• DATASET ENTRIES:

+ + +

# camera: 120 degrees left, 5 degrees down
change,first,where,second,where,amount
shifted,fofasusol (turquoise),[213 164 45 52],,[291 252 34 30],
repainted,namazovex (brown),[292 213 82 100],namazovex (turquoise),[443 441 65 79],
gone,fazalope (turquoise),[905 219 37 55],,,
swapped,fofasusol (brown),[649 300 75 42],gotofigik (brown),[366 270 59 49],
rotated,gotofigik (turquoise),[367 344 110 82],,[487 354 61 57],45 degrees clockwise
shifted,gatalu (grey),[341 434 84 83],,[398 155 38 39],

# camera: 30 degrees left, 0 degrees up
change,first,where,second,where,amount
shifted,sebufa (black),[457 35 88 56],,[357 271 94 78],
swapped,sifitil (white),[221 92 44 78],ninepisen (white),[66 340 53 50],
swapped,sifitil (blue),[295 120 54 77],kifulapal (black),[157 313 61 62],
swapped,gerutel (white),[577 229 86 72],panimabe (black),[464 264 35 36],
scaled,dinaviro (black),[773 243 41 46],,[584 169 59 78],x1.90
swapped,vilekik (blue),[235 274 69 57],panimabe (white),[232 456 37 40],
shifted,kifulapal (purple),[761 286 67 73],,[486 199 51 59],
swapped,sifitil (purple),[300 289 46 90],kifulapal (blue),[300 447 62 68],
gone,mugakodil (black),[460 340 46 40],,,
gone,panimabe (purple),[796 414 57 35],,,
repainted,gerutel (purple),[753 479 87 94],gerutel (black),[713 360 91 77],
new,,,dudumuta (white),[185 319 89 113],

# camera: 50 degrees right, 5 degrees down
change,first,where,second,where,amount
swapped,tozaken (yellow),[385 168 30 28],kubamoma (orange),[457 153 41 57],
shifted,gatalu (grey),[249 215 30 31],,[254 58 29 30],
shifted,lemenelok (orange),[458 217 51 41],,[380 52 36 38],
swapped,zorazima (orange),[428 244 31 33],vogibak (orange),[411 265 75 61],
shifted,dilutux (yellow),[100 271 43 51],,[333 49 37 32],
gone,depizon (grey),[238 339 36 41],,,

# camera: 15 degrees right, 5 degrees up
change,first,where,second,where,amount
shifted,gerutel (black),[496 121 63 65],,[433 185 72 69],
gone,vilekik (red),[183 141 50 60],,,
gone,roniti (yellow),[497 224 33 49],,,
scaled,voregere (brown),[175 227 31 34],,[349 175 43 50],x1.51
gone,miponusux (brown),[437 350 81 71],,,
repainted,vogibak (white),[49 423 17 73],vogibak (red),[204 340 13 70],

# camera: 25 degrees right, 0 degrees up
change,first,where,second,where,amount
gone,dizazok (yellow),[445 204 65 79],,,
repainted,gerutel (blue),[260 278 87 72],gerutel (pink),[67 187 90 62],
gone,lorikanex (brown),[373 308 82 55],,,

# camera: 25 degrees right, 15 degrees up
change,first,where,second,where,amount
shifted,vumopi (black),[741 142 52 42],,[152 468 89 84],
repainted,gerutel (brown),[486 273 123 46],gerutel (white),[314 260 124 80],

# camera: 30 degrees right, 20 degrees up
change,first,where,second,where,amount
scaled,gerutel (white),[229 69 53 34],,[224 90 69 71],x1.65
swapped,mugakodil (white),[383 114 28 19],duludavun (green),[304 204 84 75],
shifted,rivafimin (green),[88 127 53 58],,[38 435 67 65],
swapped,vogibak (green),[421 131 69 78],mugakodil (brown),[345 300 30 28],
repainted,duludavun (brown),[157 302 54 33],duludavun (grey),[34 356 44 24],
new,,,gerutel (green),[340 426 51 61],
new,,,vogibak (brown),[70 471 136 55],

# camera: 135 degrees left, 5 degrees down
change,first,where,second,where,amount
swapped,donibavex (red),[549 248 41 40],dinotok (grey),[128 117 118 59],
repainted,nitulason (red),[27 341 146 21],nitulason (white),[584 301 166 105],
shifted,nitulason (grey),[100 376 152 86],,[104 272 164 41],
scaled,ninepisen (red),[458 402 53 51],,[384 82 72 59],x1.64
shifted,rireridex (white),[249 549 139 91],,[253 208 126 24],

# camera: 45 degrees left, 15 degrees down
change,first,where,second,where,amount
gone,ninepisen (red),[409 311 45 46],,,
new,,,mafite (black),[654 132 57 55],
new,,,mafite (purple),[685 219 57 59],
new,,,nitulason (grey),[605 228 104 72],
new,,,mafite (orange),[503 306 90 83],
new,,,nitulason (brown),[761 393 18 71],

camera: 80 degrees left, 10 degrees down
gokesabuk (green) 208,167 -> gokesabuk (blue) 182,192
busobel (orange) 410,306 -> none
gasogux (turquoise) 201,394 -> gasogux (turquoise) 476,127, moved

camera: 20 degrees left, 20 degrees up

+ + +

Figure out how many lines of the material above hold the word "fofasusol", and answer with that number only.

• SOLUTION TO THE EXERCISE: 2